Data for this exercise section start
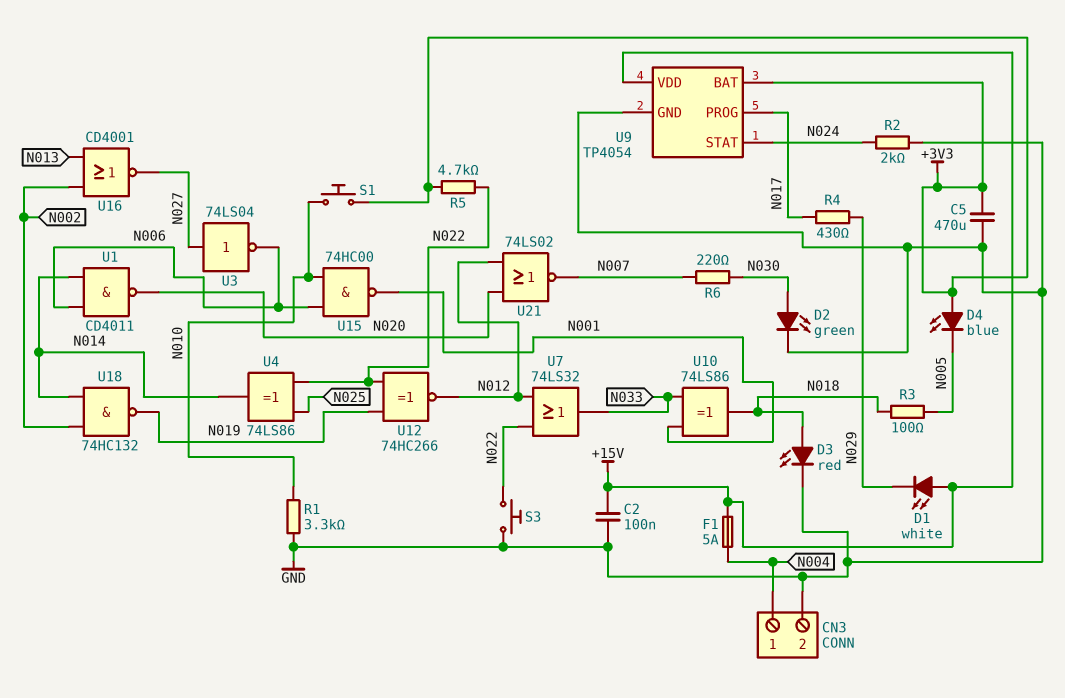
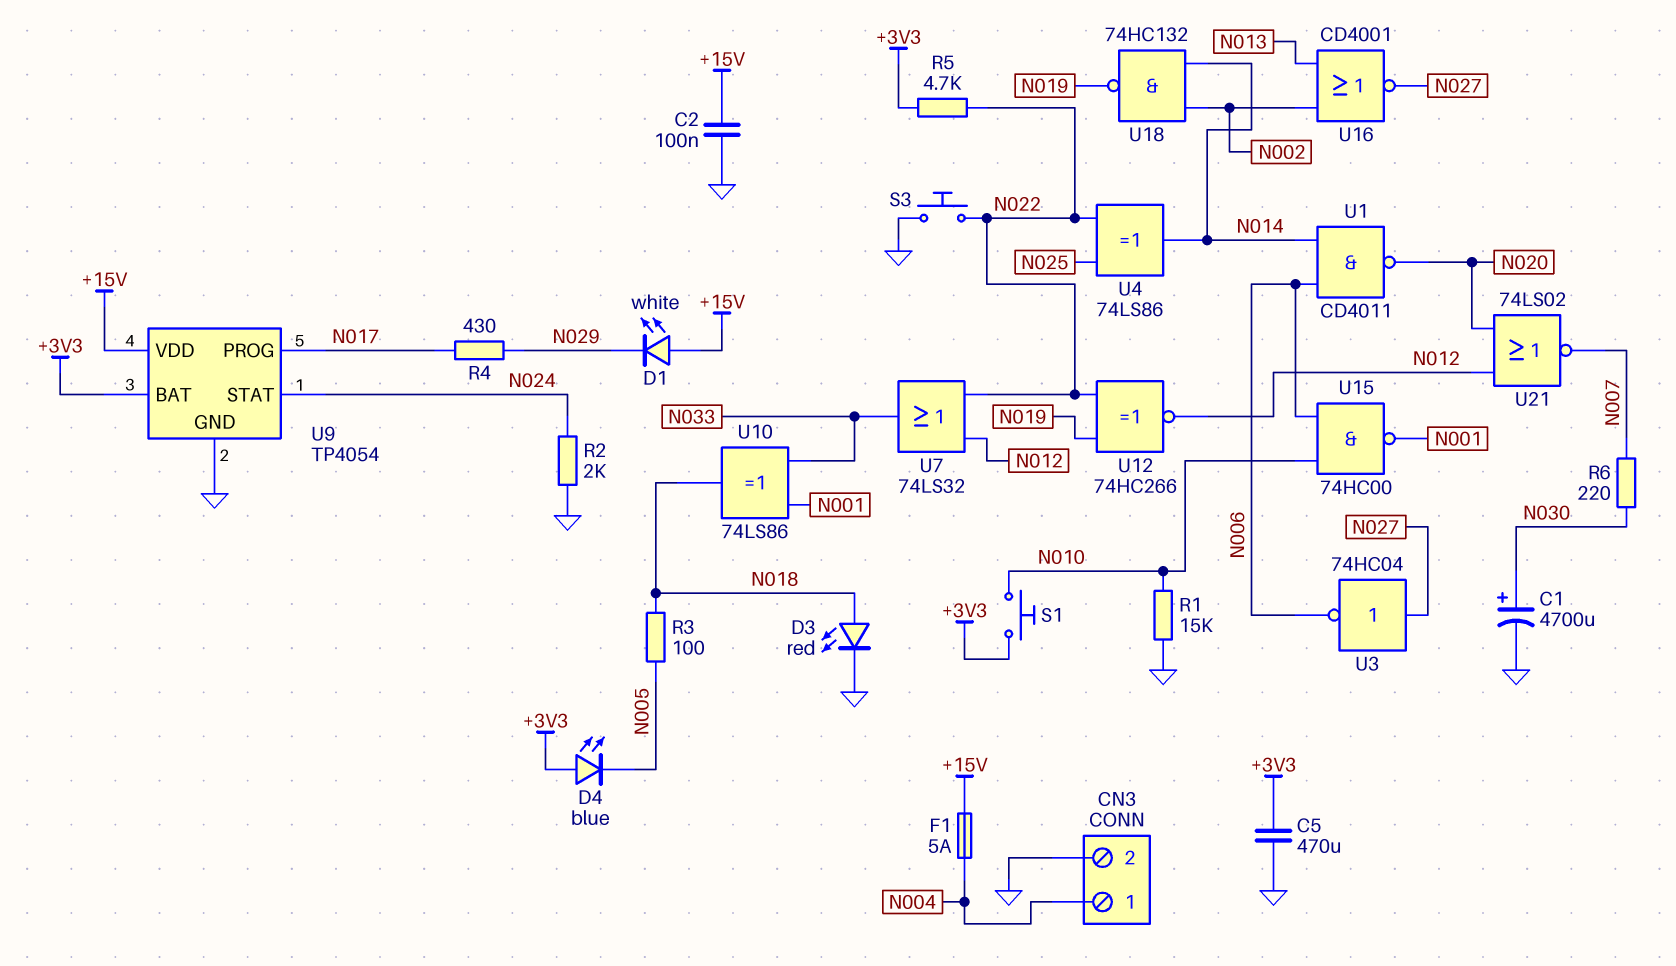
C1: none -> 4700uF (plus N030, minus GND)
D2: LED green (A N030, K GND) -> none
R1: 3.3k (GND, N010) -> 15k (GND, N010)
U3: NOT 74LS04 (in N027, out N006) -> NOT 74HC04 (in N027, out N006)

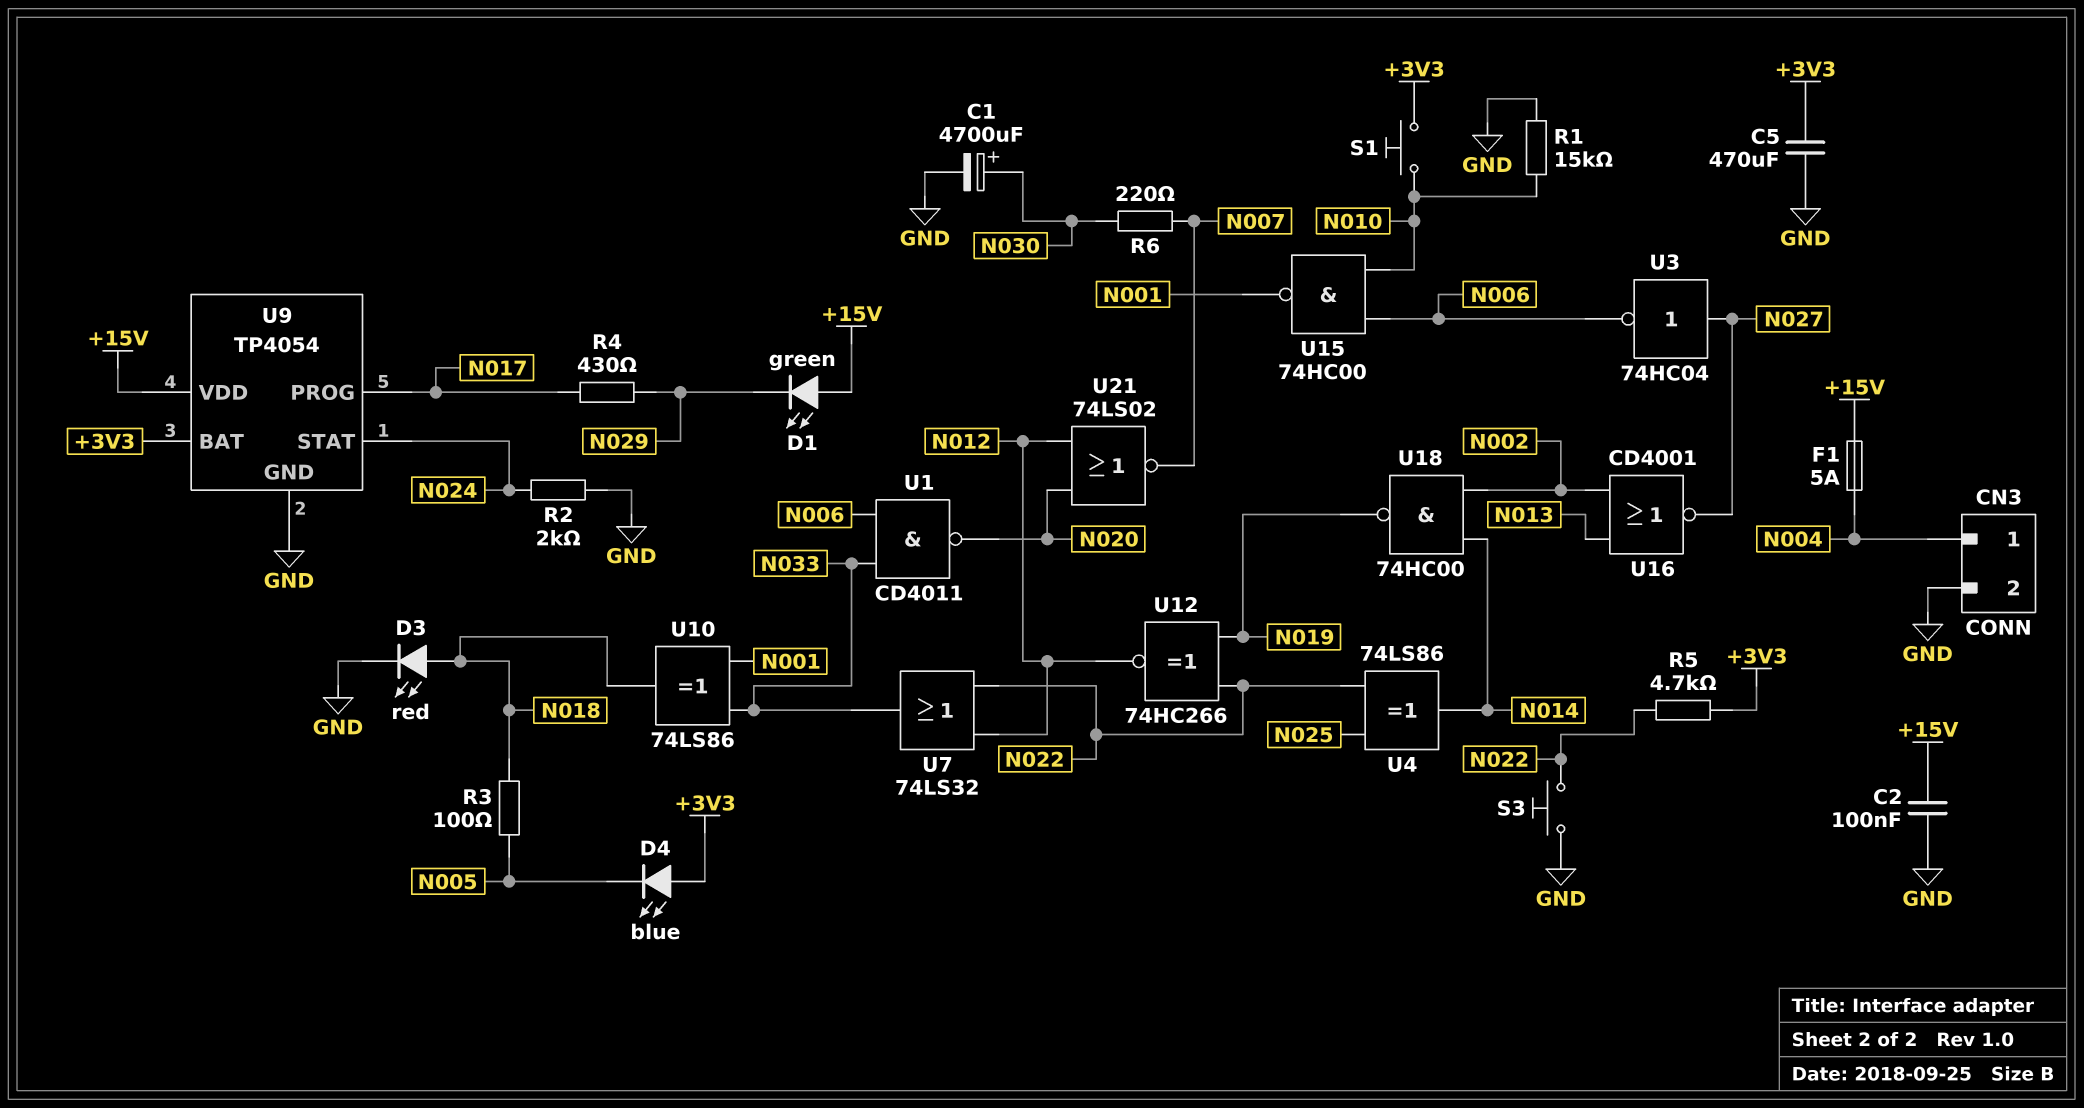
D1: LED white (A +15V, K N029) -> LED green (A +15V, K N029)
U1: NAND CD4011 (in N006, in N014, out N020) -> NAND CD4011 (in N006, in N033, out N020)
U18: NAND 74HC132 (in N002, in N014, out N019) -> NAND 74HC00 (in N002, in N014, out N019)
Data for this exercise section end
▸ **Directions for this task**
The answer is the lines above, word for word, from the first one through the one containing "U1: NAND CD4011"; it includes no pictures.

▸ **Expected answer**
C1: none -> 4700uF (plus N030, minus GND)
D2: LED green (A N030, K GND) -> none
R1: 3.3k (GND, N010) -> 15k (GND, N010)
U3: NOT 74LS04 (in N027, out N006) -> NOT 74HC04 (in N027, out N006)

D1: LED white (A +15V, K N029) -> LED green (A +15V, K N029)
U1: NAND CD4011 (in N006, in N014, out N020) -> NAND CD4011 (in N006, in N033, out N020)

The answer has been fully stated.